What is the number of lines in these entries that include "round"? Write that number and no other text.

[Scene images with change listings]
####################
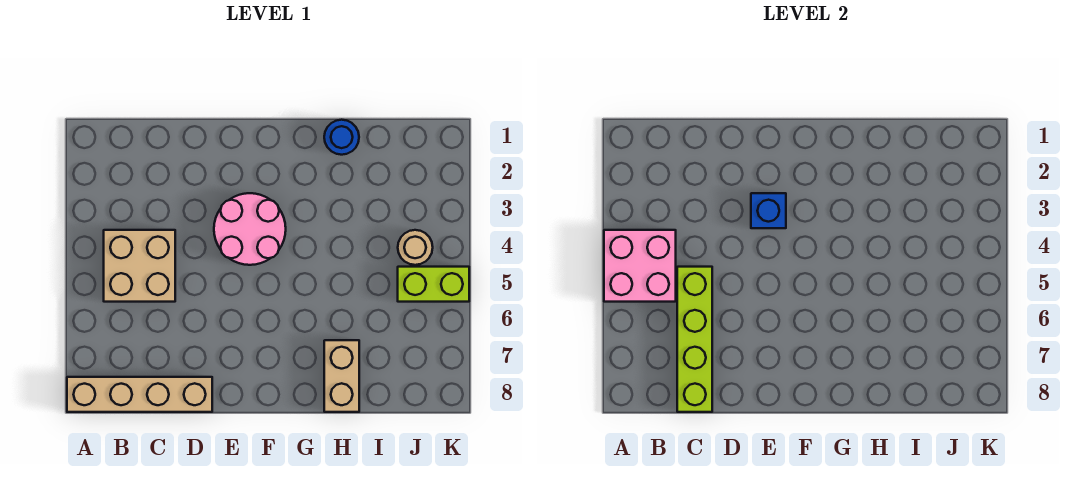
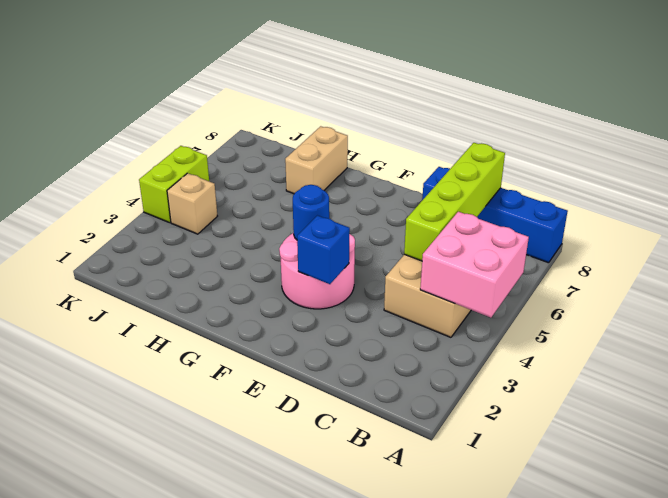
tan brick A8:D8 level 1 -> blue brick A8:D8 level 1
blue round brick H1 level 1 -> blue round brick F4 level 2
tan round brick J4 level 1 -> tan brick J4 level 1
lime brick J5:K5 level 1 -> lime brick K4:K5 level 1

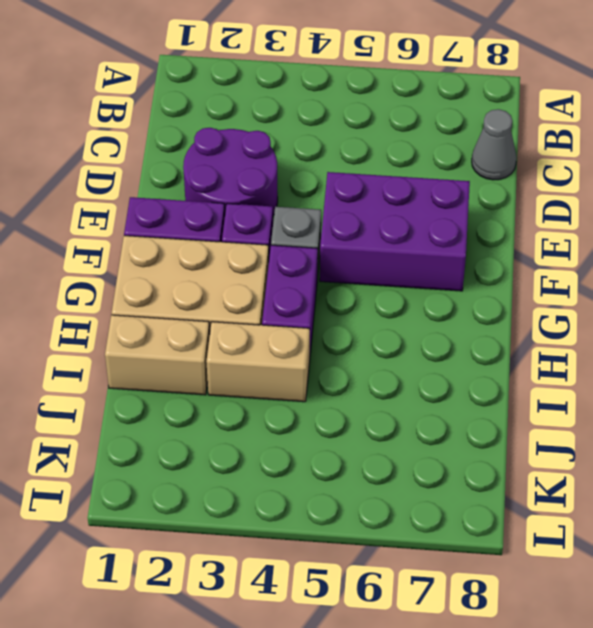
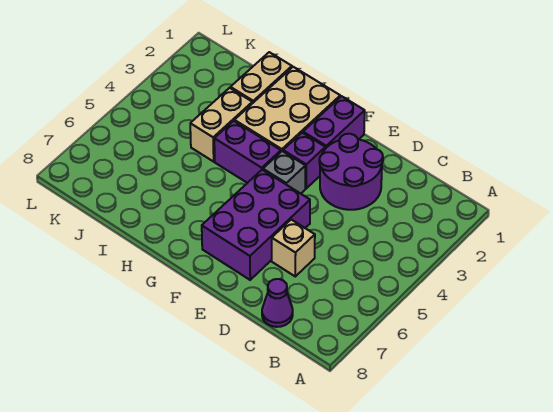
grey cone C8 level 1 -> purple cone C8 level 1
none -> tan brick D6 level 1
####################
■ **EXPECTED ANSWER**
2